Problem to solve:
The lines to be extracted begin at the line containing "none -> brown brick C6 level 2" and end at the last line of the data below; copy them exactly and leave out the pictures.

Stored records:
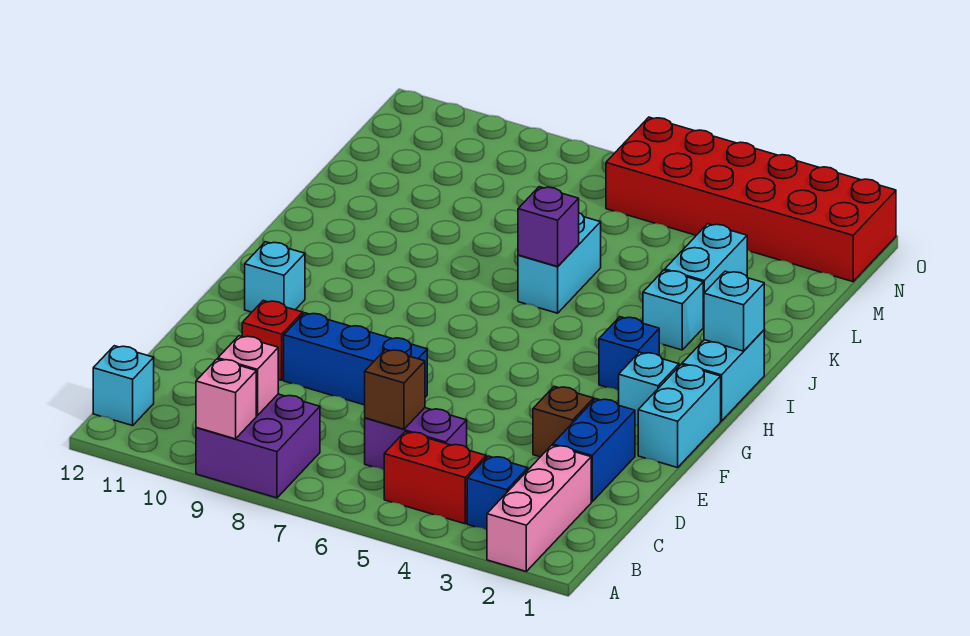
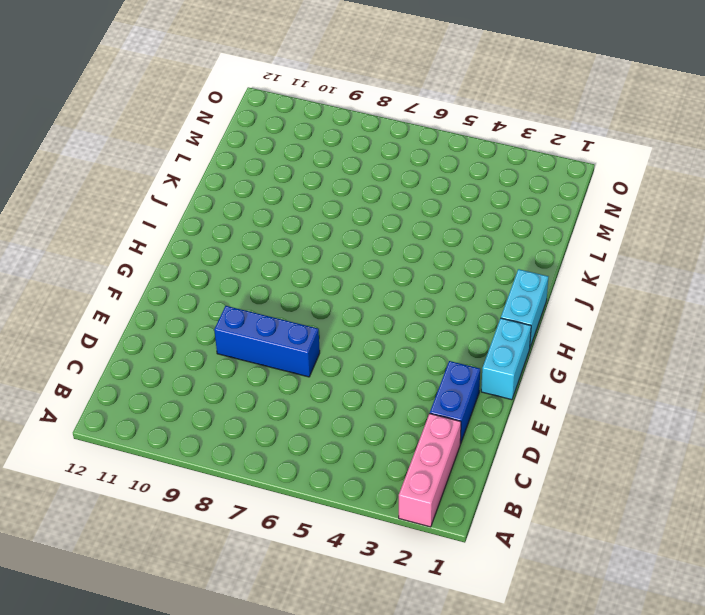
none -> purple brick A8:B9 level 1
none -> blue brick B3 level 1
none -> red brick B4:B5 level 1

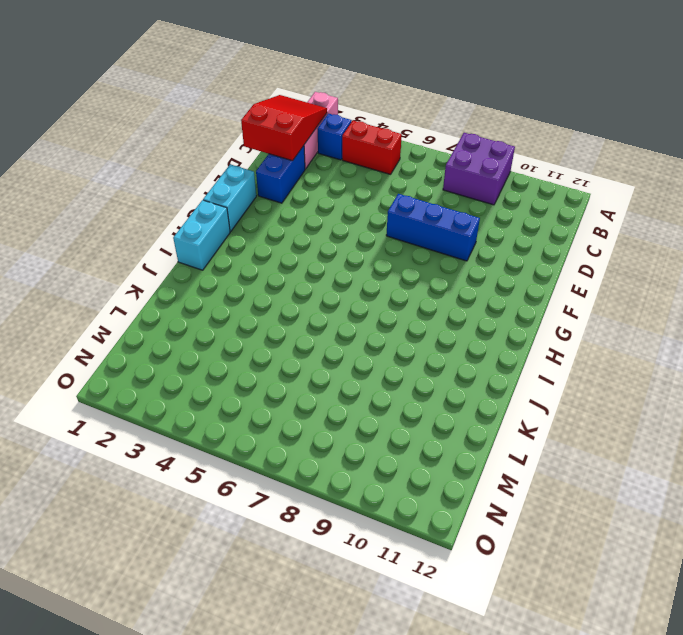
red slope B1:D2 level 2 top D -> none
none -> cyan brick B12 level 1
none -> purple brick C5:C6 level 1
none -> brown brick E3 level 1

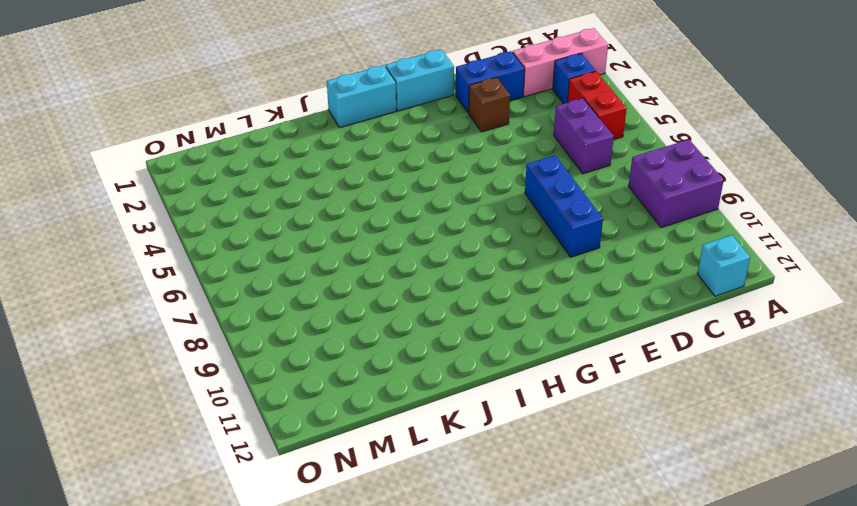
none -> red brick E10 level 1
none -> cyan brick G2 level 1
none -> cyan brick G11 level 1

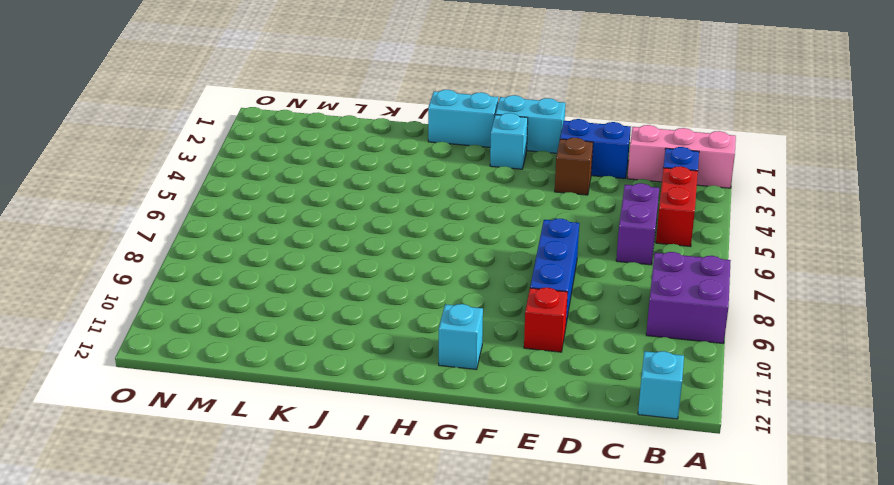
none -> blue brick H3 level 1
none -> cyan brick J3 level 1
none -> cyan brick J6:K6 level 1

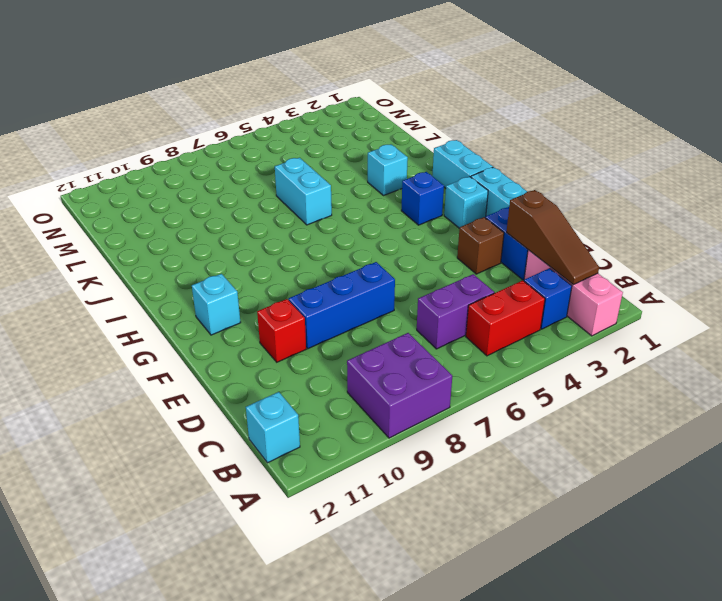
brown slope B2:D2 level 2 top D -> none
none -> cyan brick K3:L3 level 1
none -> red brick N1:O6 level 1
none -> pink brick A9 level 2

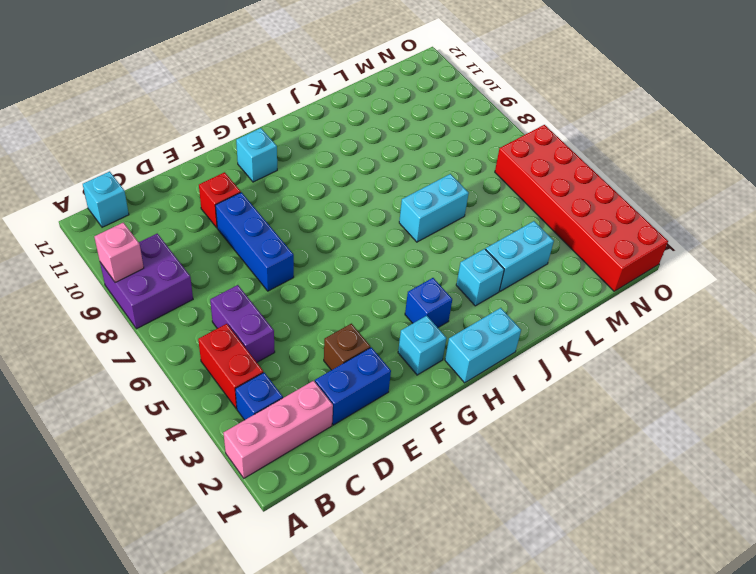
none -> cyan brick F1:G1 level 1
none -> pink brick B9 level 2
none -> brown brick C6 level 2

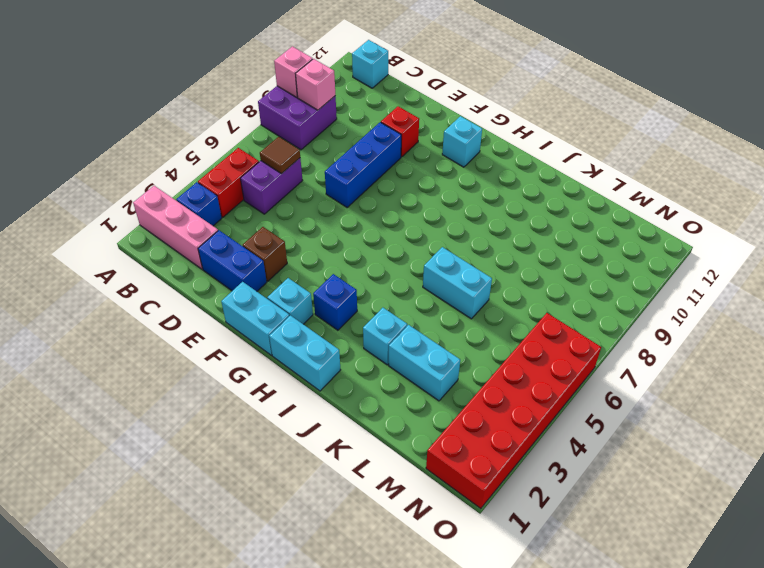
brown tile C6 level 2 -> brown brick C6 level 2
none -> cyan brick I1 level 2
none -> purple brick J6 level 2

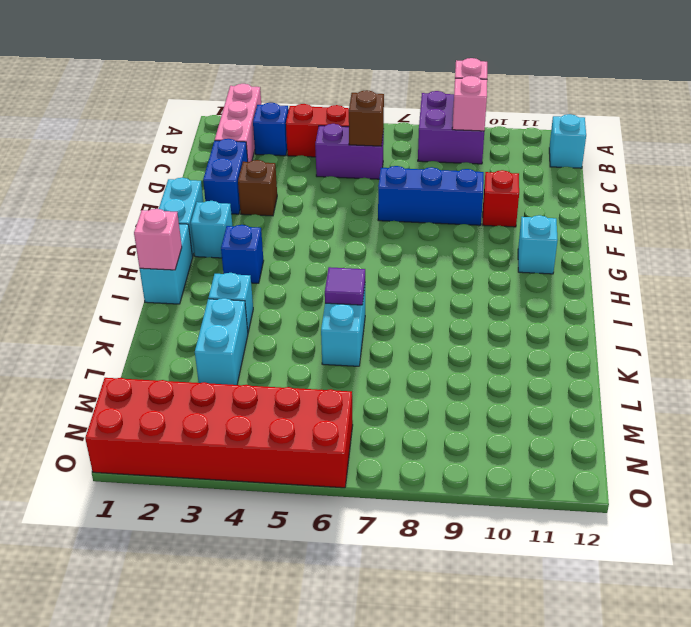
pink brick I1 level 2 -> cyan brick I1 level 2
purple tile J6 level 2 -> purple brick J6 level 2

Result for this exercise:
none -> brown brick C6 level 2

brown tile C6 level 2 -> brown brick C6 level 2
none -> cyan brick I1 level 2
none -> purple brick J6 level 2

pink brick I1 level 2 -> cyan brick I1 level 2
purple tile J6 level 2 -> purple brick J6 level 2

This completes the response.